BEGIN
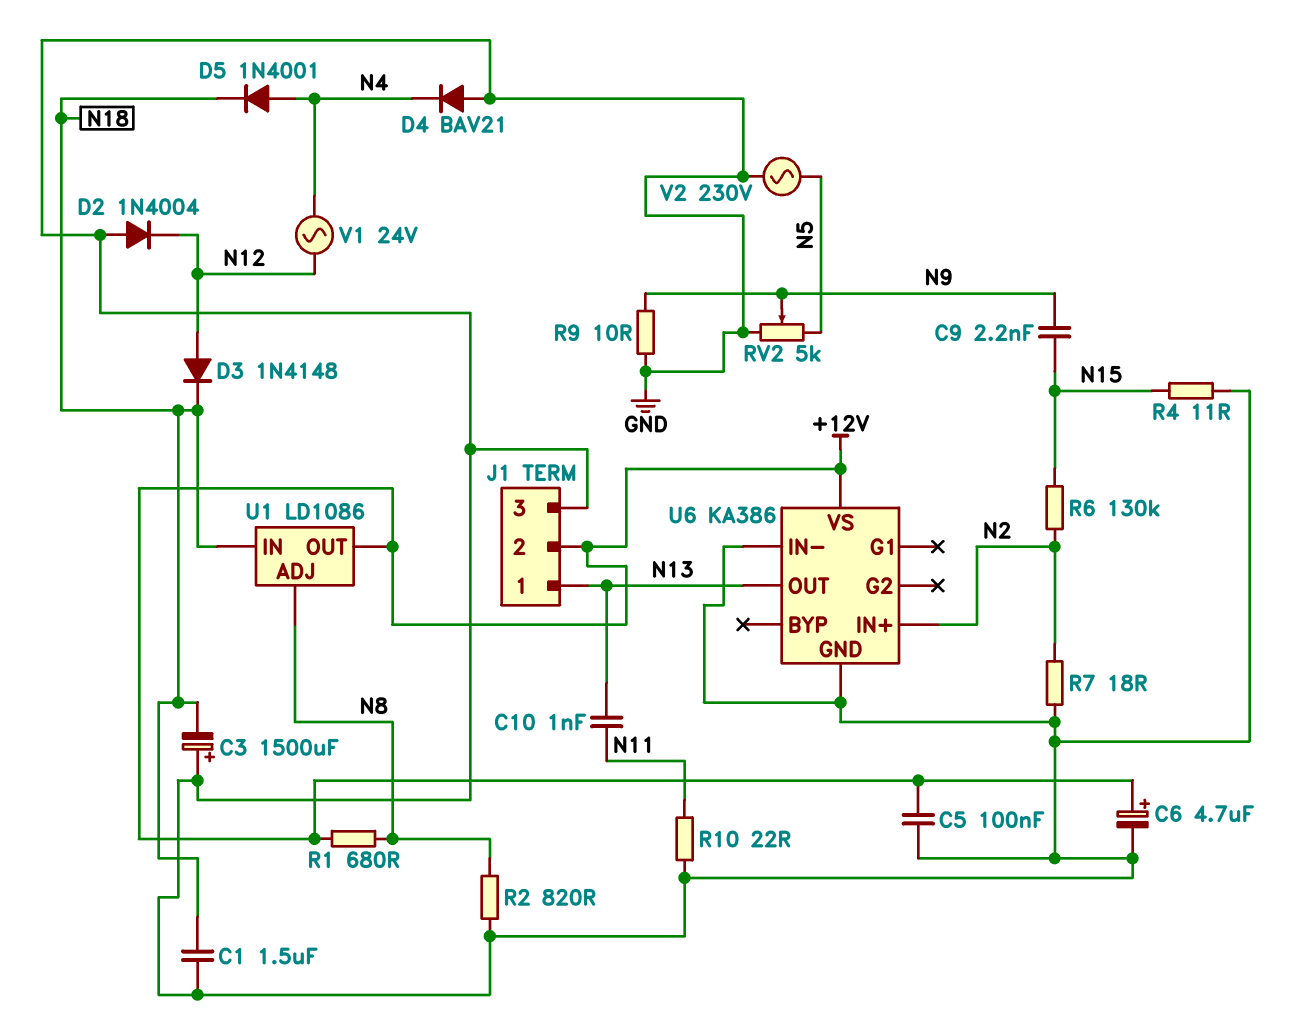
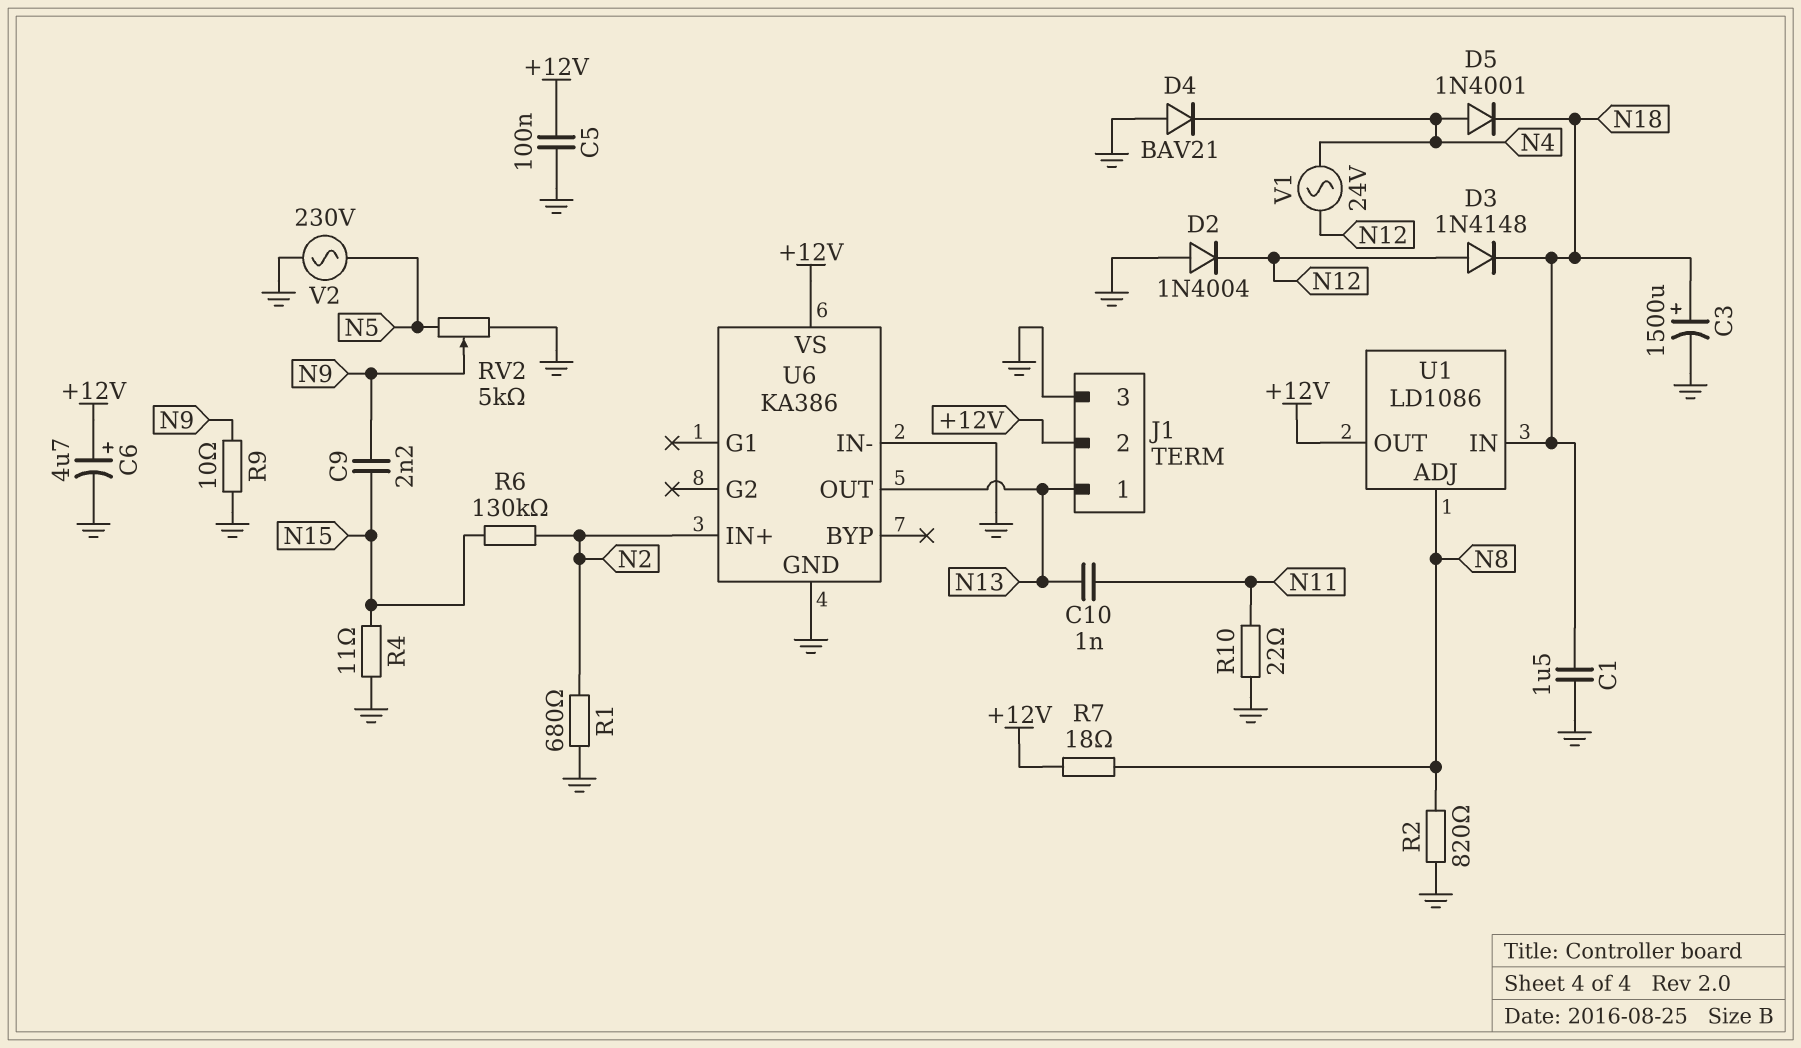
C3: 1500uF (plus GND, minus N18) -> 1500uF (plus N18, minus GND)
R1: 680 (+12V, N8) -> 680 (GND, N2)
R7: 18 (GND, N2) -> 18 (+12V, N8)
END
BEGIN
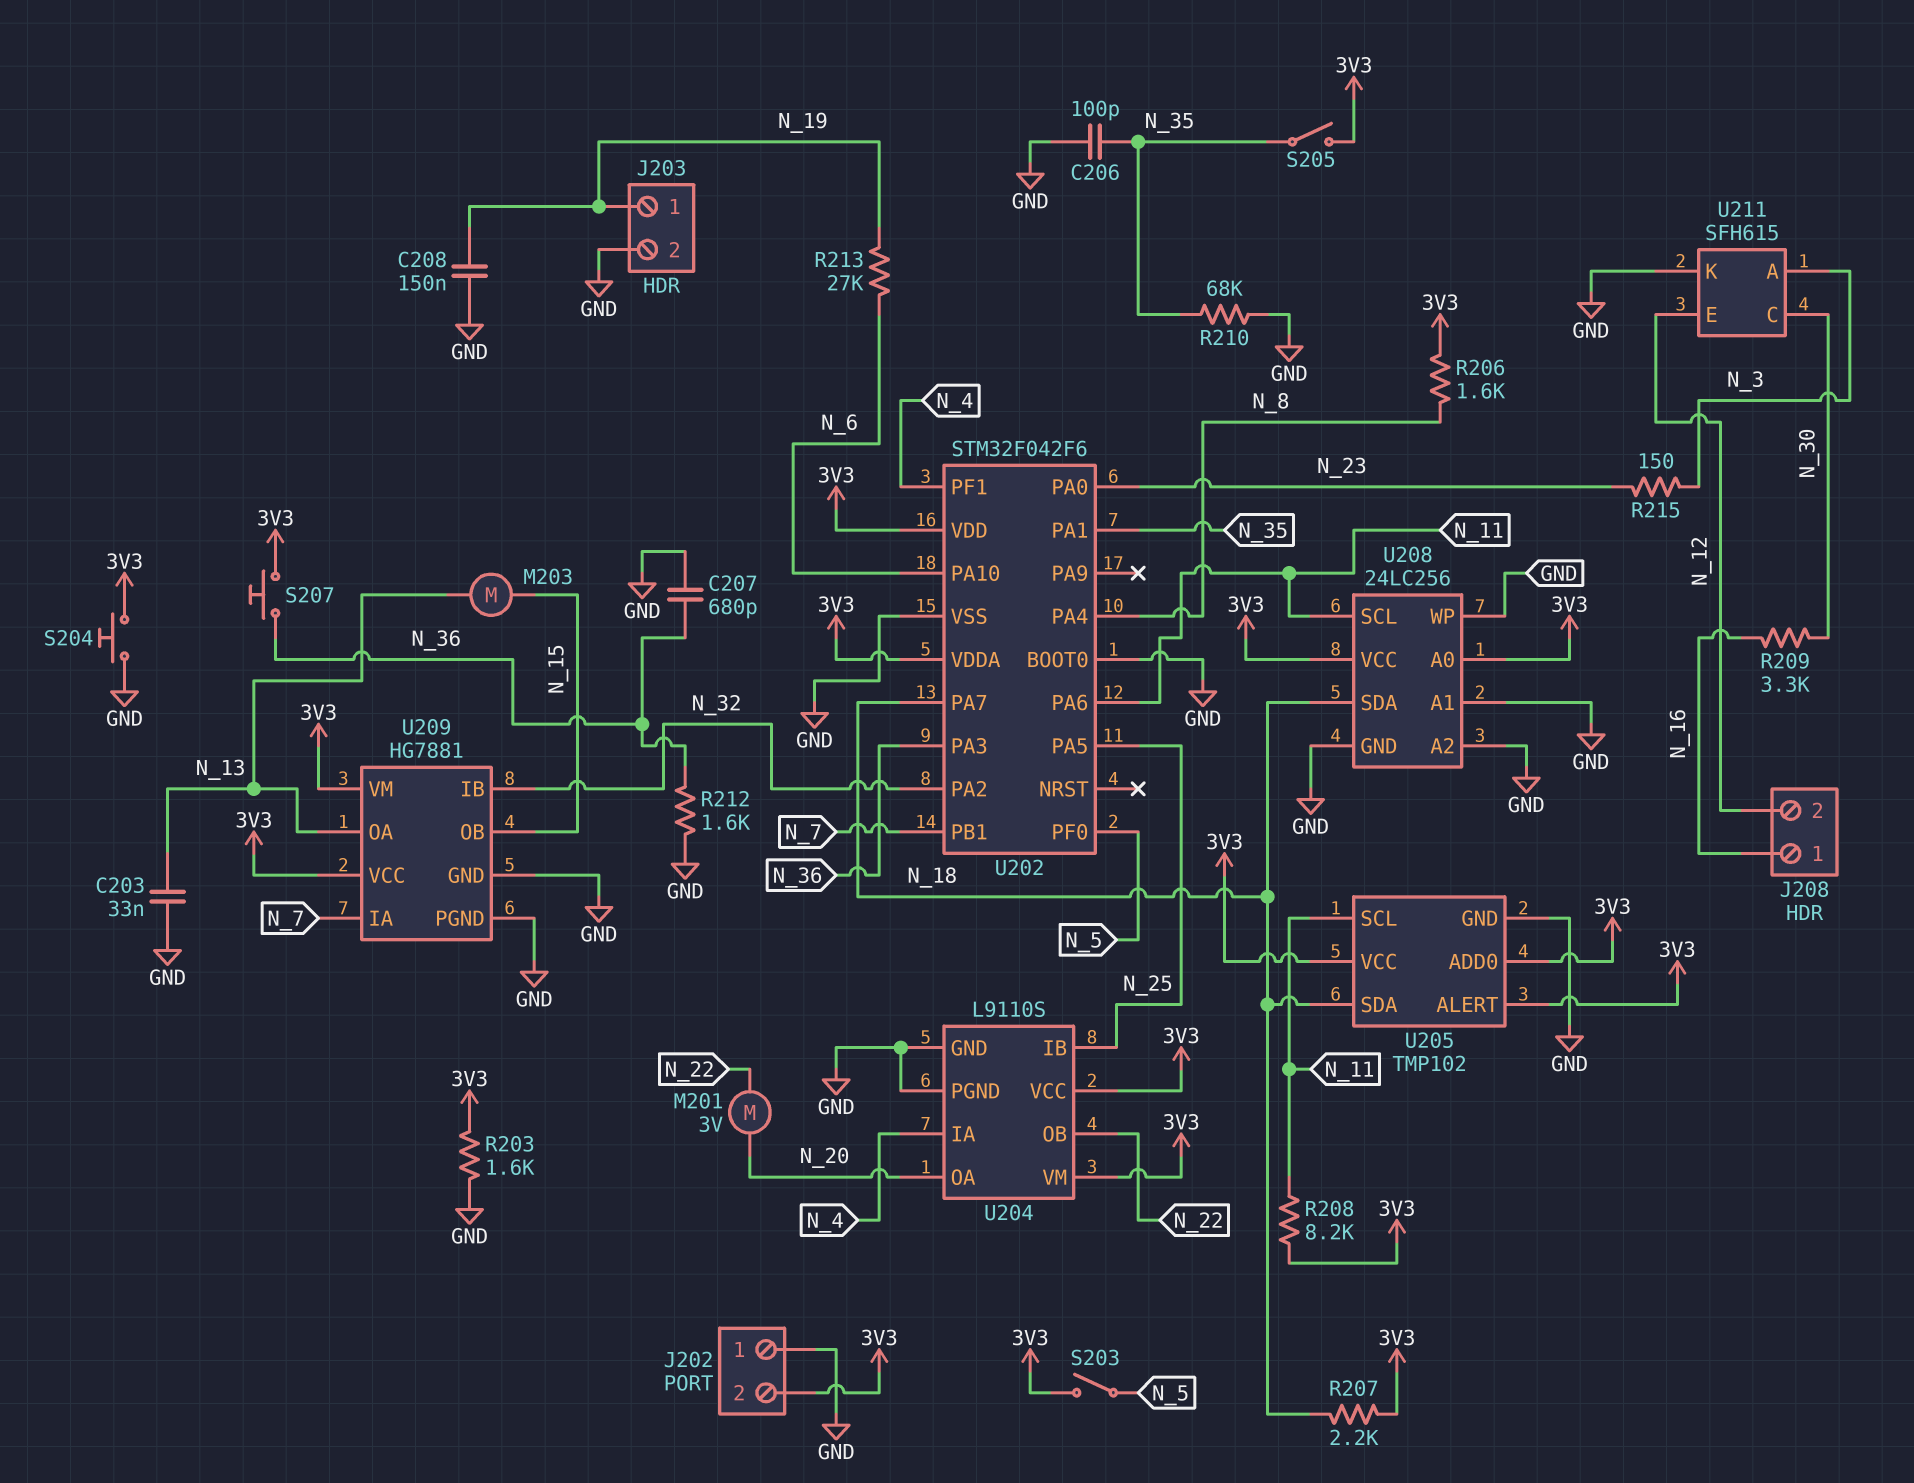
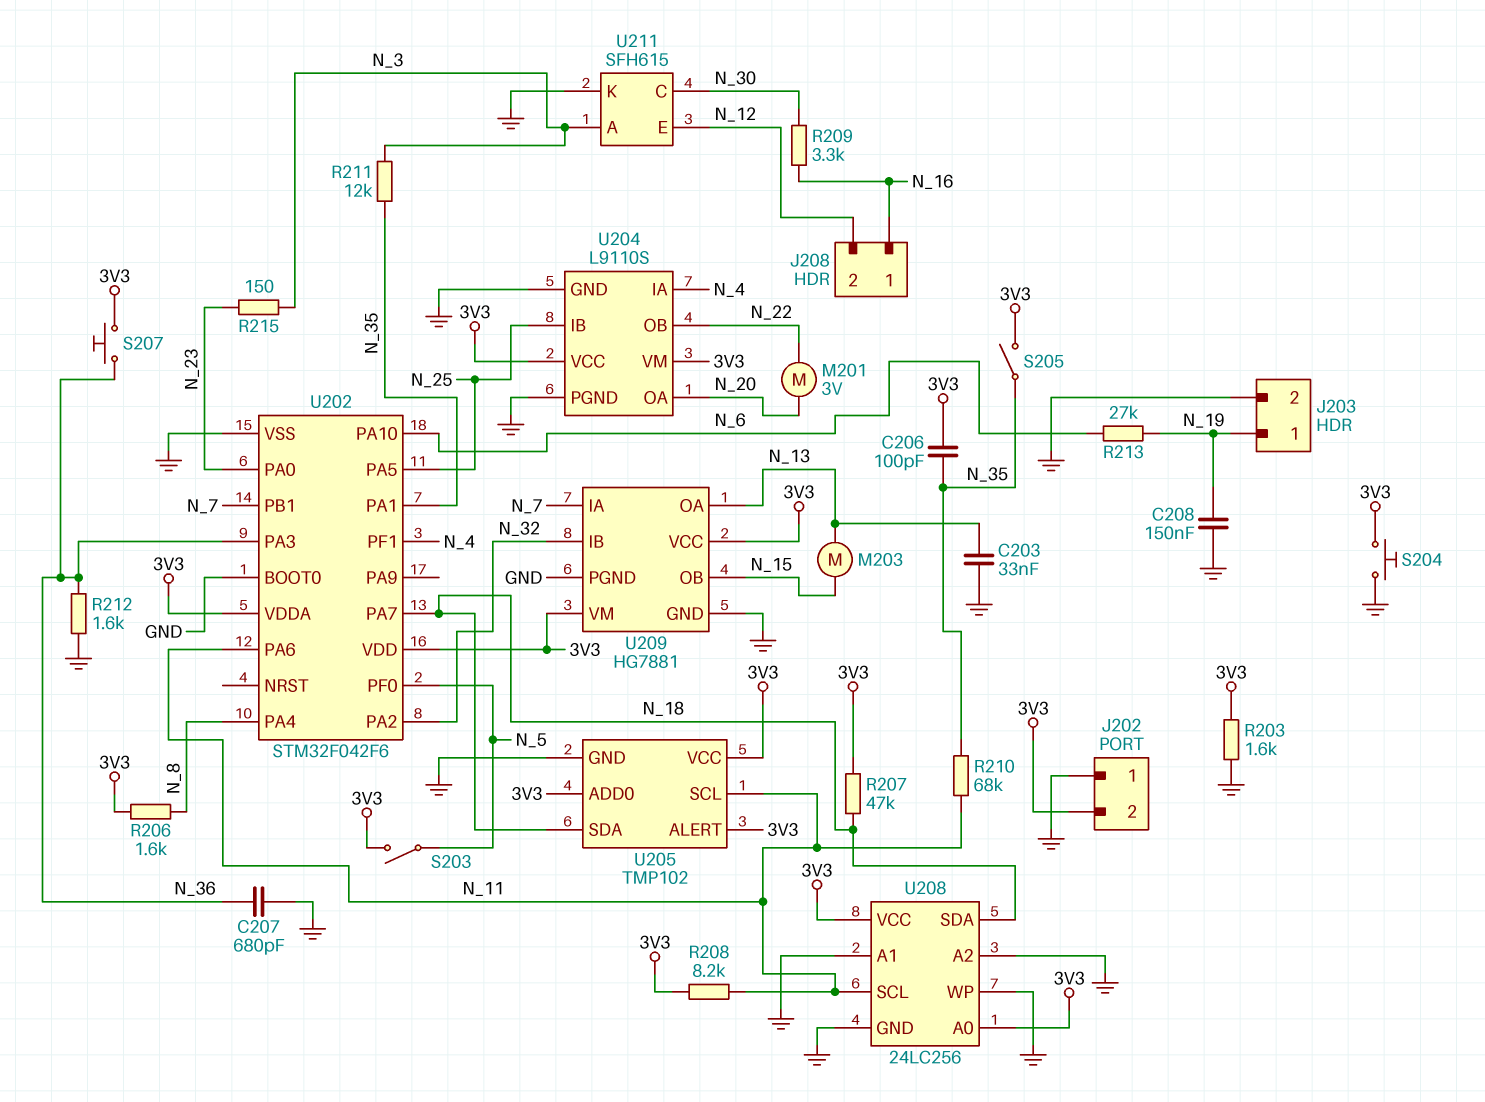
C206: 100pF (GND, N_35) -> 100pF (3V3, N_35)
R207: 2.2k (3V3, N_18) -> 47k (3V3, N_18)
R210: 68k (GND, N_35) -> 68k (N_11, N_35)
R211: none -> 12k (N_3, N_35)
END
### What to produce:
Write out exactly the lines above between the line with "C3: 1500uF (plus" and the line with "R7: 18 (GND, N2) -> 18 (+12V, N8)", inclusive, and nothing beyond them.

### Exercise output:
C3: 1500uF (plus GND, minus N18) -> 1500uF (plus N18, minus GND)
R1: 680 (+12V, N8) -> 680 (GND, N2)
R7: 18 (GND, N2) -> 18 (+12V, N8)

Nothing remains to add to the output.